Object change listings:
- Opening Delimiter -

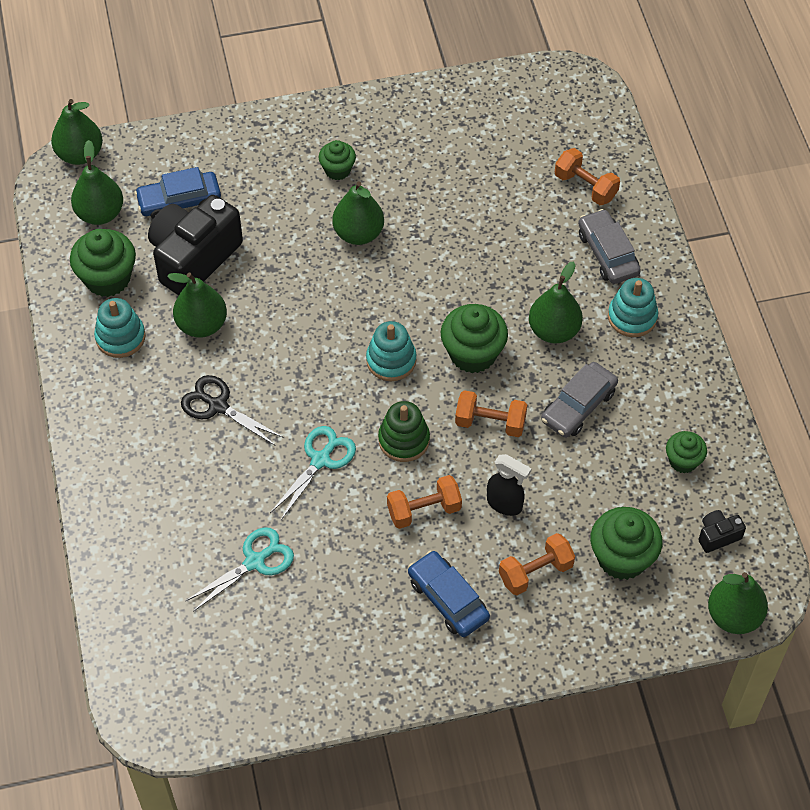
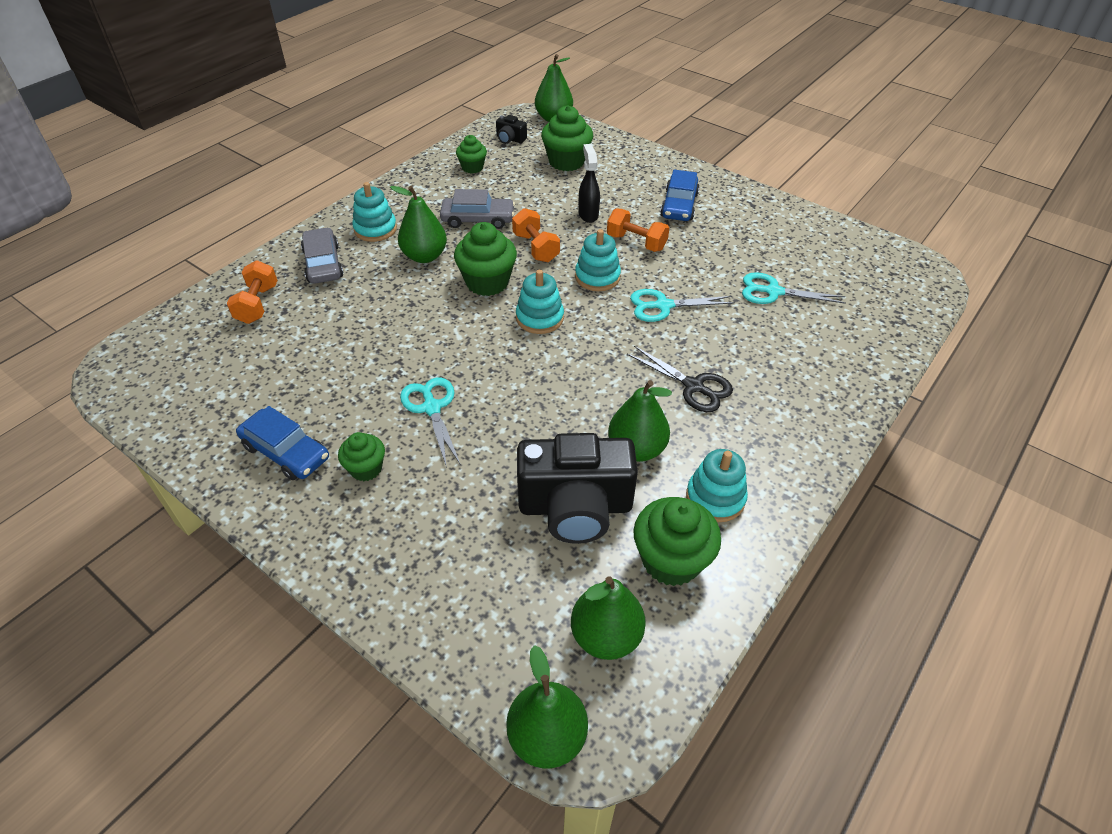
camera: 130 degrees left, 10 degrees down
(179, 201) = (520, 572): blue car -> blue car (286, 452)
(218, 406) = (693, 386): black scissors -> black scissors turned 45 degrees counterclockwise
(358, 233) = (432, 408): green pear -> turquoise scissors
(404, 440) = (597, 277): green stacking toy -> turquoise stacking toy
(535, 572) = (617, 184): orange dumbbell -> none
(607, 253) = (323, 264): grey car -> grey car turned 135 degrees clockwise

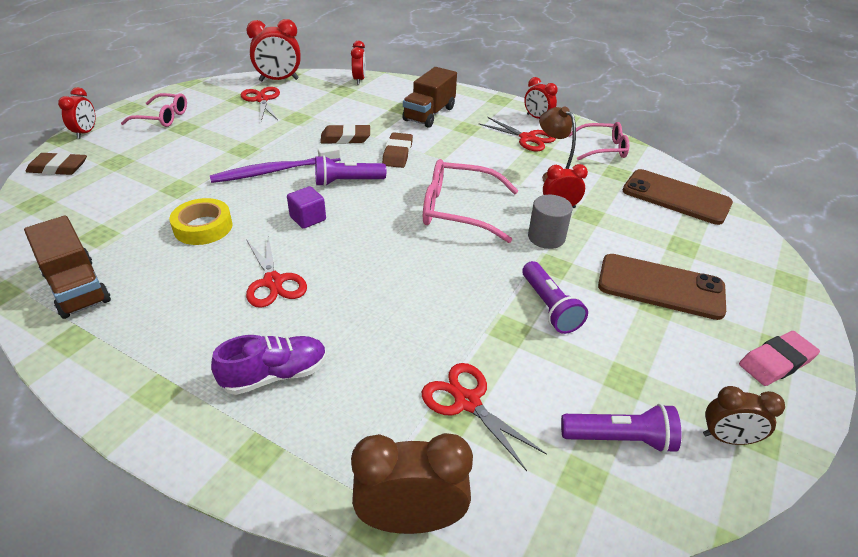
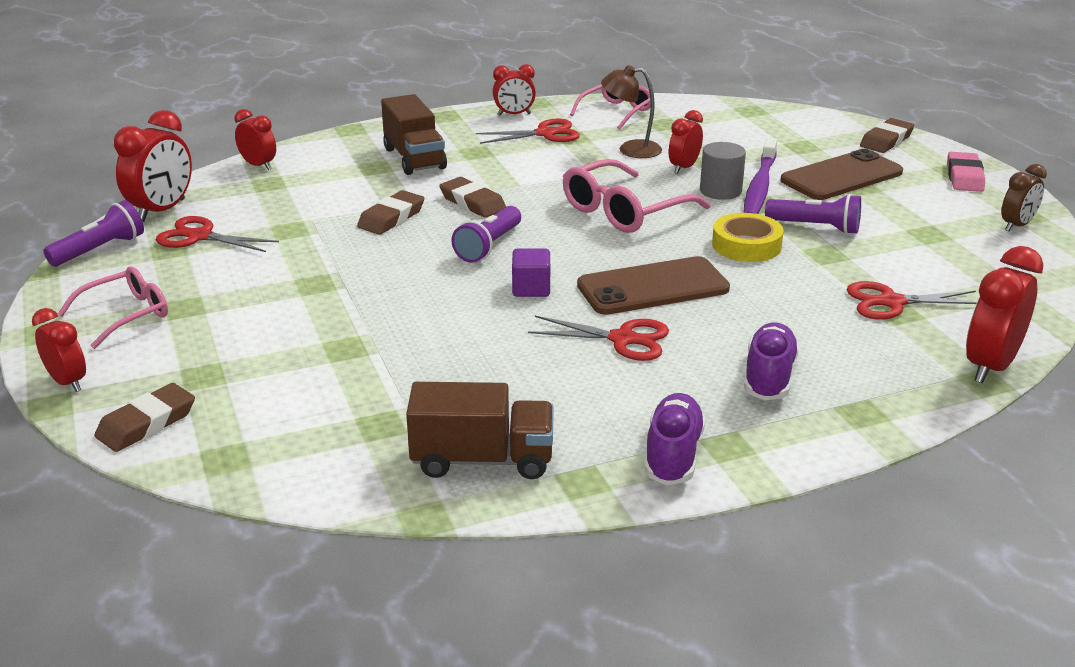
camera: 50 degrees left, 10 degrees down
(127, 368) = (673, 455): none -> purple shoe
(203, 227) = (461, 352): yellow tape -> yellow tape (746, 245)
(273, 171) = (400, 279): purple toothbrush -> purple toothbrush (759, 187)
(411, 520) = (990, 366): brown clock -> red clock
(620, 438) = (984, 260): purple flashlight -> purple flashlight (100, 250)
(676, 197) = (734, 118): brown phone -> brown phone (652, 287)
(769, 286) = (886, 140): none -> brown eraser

- Closing Delimiter -
- Opening Delimiter -

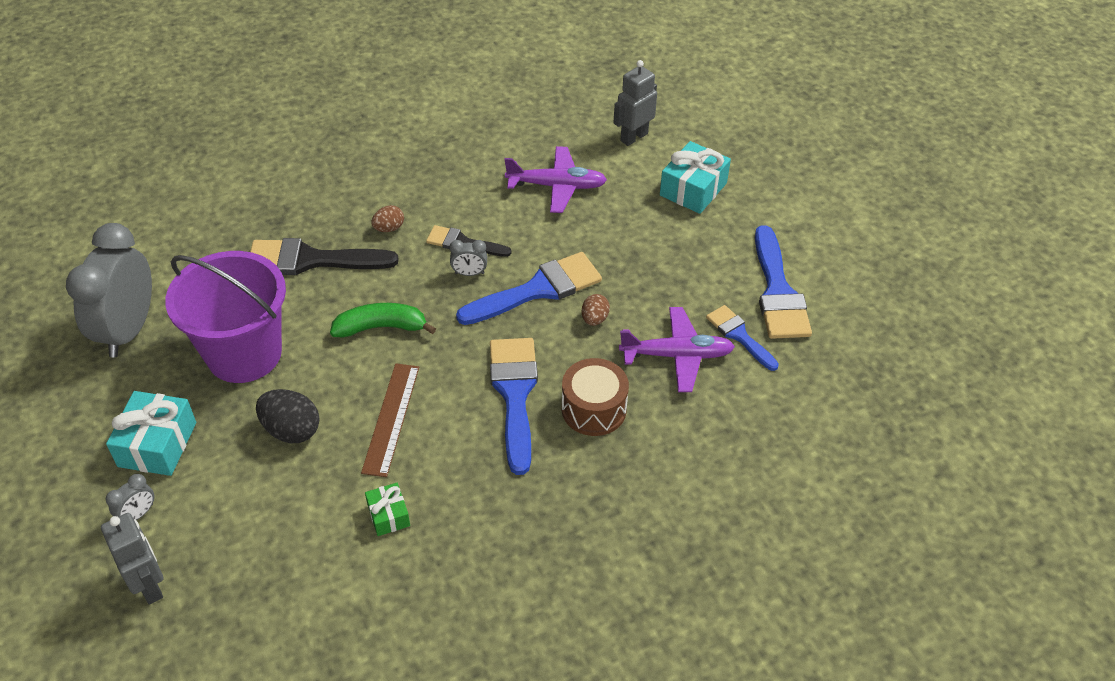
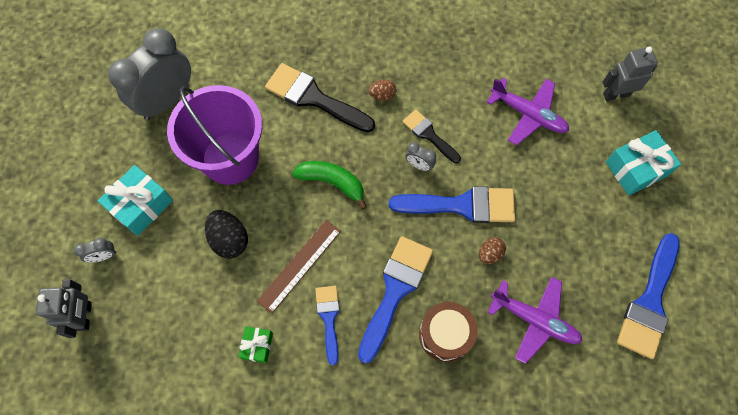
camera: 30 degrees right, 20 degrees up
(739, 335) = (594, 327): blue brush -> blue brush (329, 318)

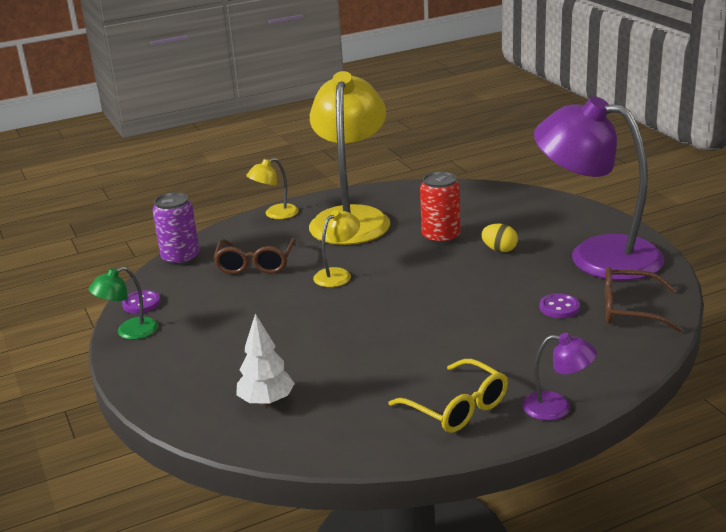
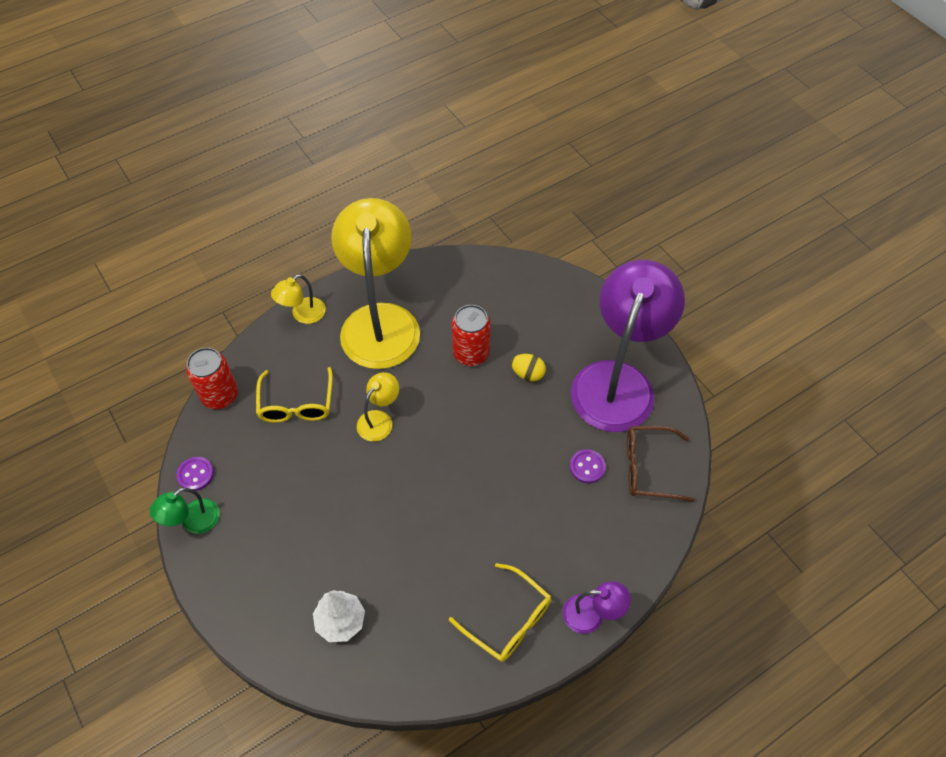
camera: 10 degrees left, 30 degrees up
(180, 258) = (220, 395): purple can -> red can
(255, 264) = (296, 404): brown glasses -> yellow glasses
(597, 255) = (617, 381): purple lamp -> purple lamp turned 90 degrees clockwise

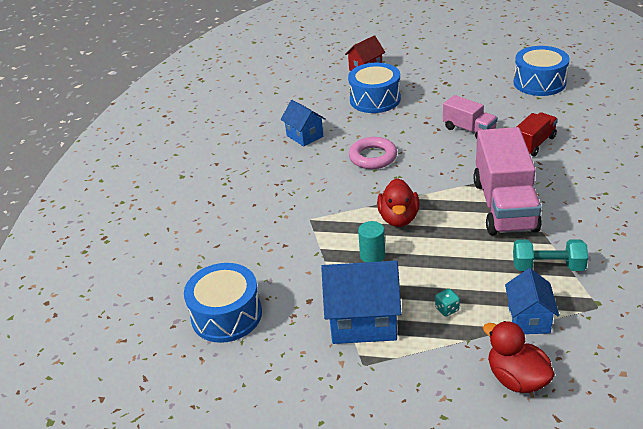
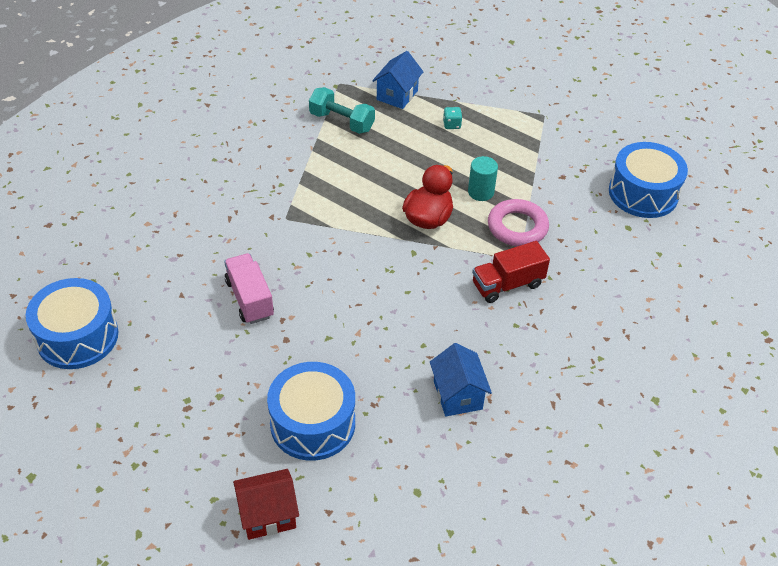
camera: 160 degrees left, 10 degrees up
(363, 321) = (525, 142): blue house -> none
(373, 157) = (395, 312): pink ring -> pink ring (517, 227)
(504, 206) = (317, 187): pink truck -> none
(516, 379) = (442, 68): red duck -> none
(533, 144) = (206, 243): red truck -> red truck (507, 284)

- Closing Delimiter -
- Opening Delimiter -

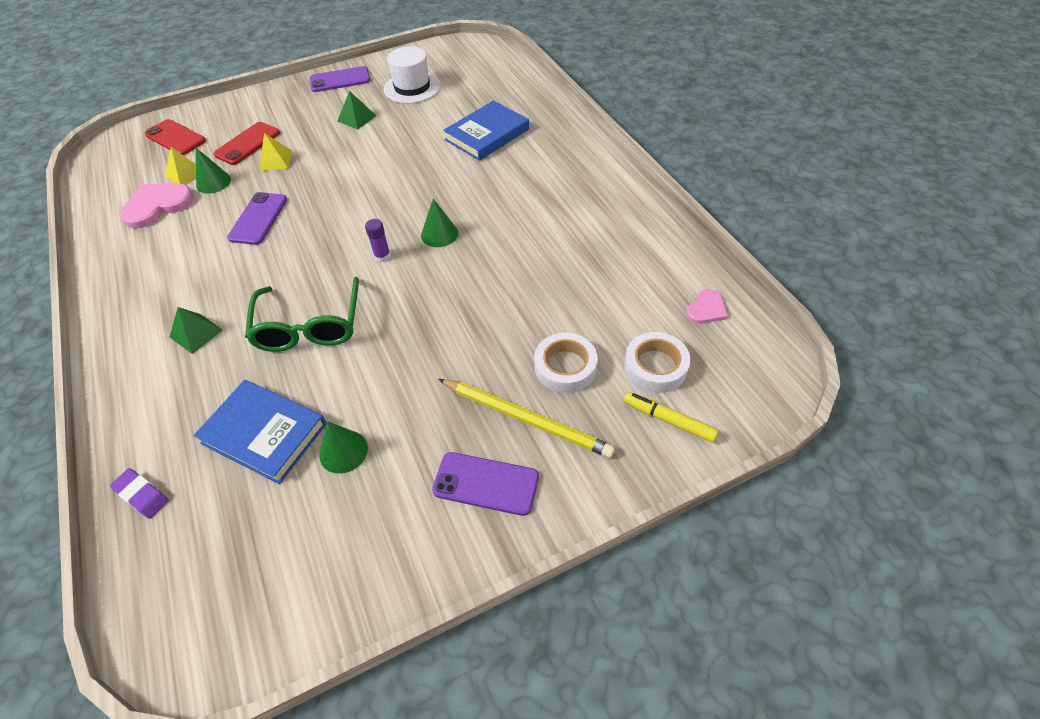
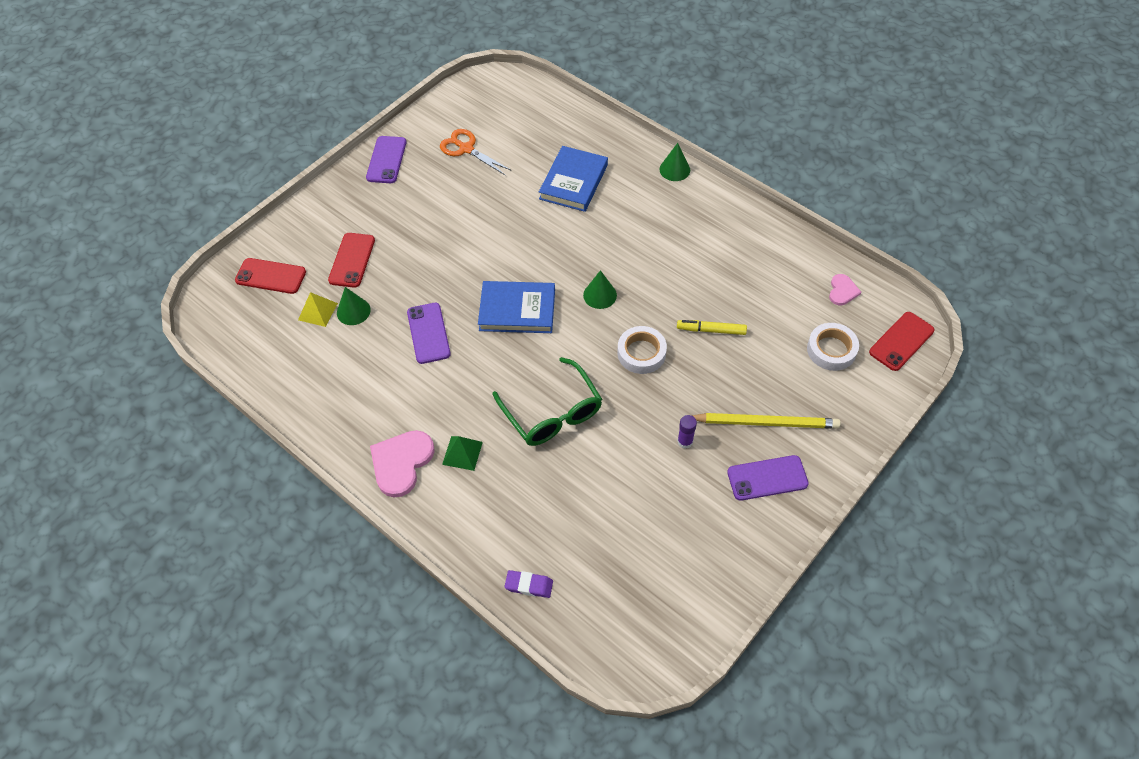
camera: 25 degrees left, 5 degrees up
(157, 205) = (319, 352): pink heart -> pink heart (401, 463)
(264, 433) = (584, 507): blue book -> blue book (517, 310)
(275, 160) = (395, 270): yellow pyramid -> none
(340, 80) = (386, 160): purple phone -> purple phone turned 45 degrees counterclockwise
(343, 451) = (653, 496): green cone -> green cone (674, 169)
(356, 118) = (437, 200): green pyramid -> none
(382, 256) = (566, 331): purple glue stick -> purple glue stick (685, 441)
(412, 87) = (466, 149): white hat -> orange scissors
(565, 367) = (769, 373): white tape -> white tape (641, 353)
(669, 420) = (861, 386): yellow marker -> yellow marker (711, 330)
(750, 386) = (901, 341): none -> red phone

- Closing Delimiter -

Show every line of the records above that contains the word "purple".

(127, 368) = (673, 455): none -> purple shoe
(273, 171) = (400, 279): purple toothbrush -> purple toothbrush (759, 187)
(620, 438) = (984, 260): purple flashlight -> purple flashlight (100, 250)
(180, 258) = (220, 395): purple can -> red can
(597, 255) = (617, 381): purple lamp -> purple lamp turned 90 degrees clockwise
(340, 80) = (386, 160): purple phone -> purple phone turned 45 degrees counterclockwise
(382, 256) = (566, 331): purple glue stick -> purple glue stick (685, 441)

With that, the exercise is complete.